Except for the pictures, output the records in full and exactly.

*****

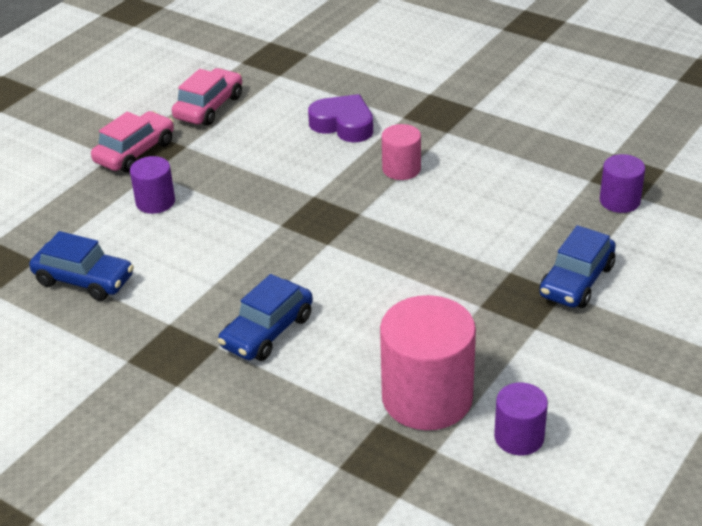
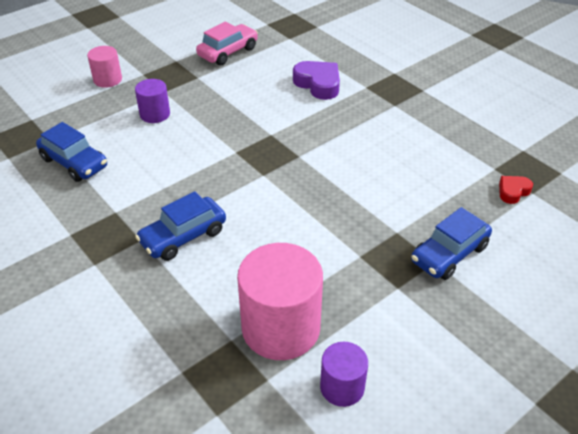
camera: 15 degrees right, 5 degrees up
(135, 152) = (160, 74): pink car -> none
(401, 169) = (346, 127): pink cylinder -> pink cylinder (108, 79)
(619, 201) = (513, 191): purple cylinder -> red heart

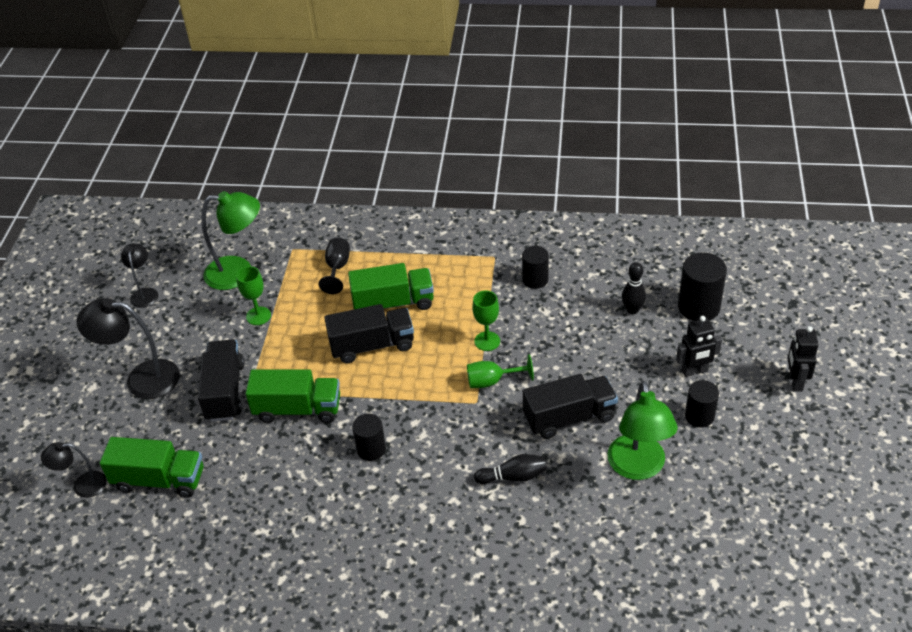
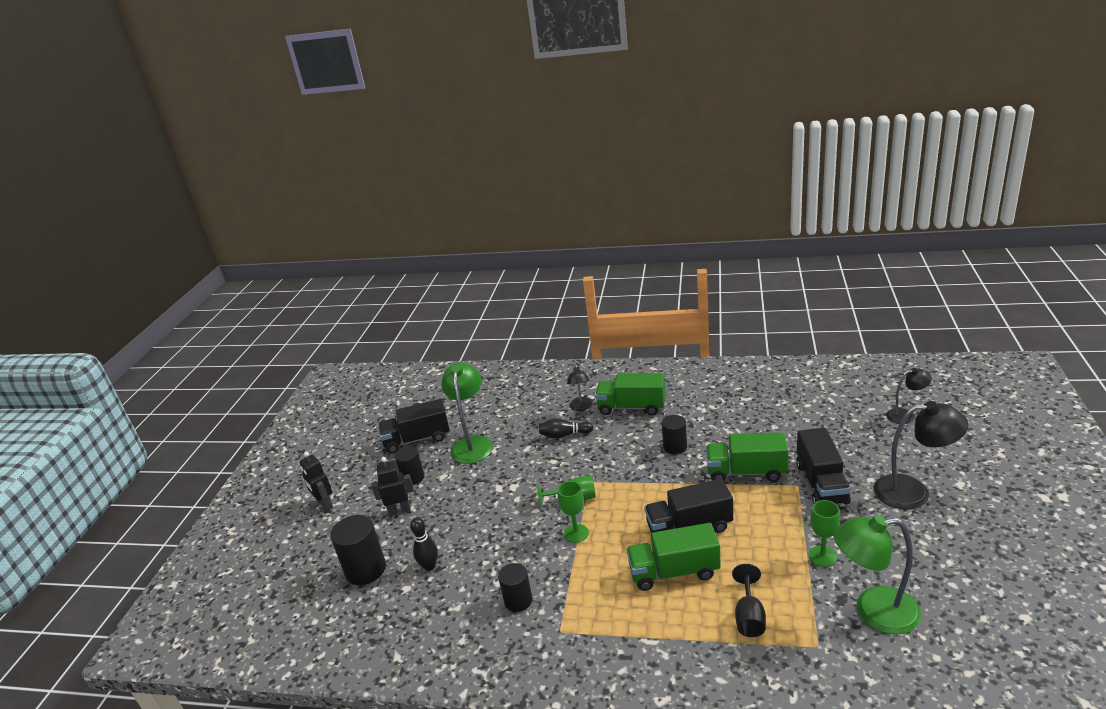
camera: 175 degrees left, 15 degrees down
(144, 293) = (980, 583): black lamp -> black lamp (581, 407)
(159, 480) = (843, 421): green truck -> green truck (631, 407)
(569, 418) = (514, 473): black truck -> black truck (417, 439)
(795, 382) = (325, 504): black robot -> black robot turned 135 degrees clockwise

*****

*EXERCISE RESPONSE:*
camera: 15 degrees right, 5 degrees up
(135, 152) = (160, 74): pink car -> none
(401, 169) = (346, 127): pink cylinder -> pink cylinder (108, 79)
(619, 201) = (513, 191): purple cylinder -> red heart

camera: 175 degrees left, 15 degrees down
(144, 293) = (980, 583): black lamp -> black lamp (581, 407)
(159, 480) = (843, 421): green truck -> green truck (631, 407)
(569, 418) = (514, 473): black truck -> black truck (417, 439)
(795, 382) = (325, 504): black robot -> black robot turned 135 degrees clockwise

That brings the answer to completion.